Data for the task:
▼
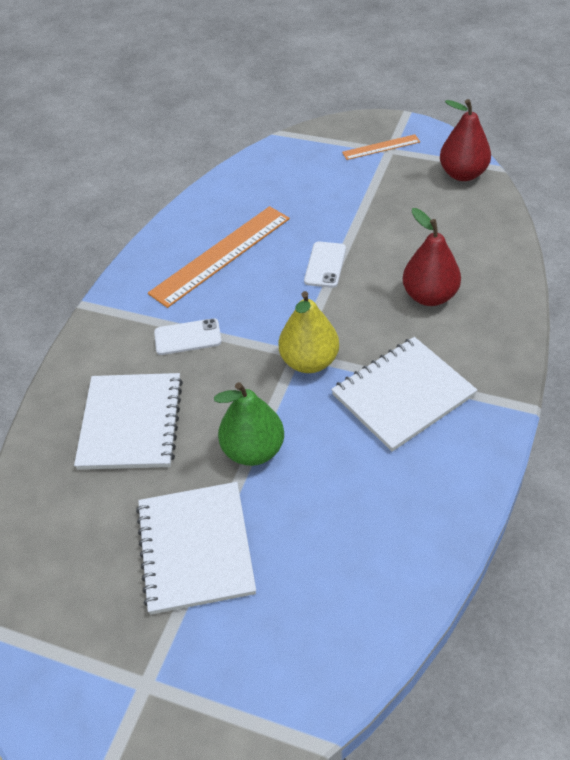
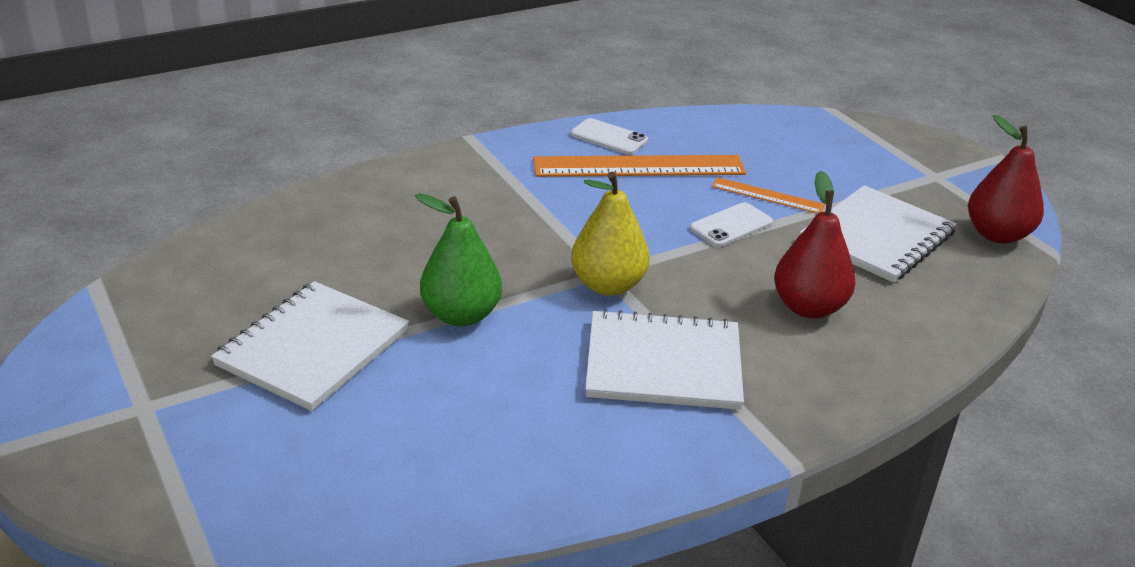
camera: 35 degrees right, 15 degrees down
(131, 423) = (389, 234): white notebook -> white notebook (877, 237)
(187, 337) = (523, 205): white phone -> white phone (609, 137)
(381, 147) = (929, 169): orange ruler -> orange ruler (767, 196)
▲
▼
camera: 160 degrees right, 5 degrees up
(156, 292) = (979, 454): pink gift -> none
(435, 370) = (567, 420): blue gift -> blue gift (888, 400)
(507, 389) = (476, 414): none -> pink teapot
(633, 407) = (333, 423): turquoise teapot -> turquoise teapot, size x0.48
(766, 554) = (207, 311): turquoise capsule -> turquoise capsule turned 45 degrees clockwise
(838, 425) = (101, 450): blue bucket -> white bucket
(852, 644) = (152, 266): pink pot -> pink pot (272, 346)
▲
Description of the task: Above are the records; copy each line from them that includes the string "turquoise".

Problem solution:
(633, 407) = (333, 423): turquoise teapot -> turquoise teapot, size x0.48
(766, 554) = (207, 311): turquoise capsule -> turquoise capsule turned 45 degrees clockwise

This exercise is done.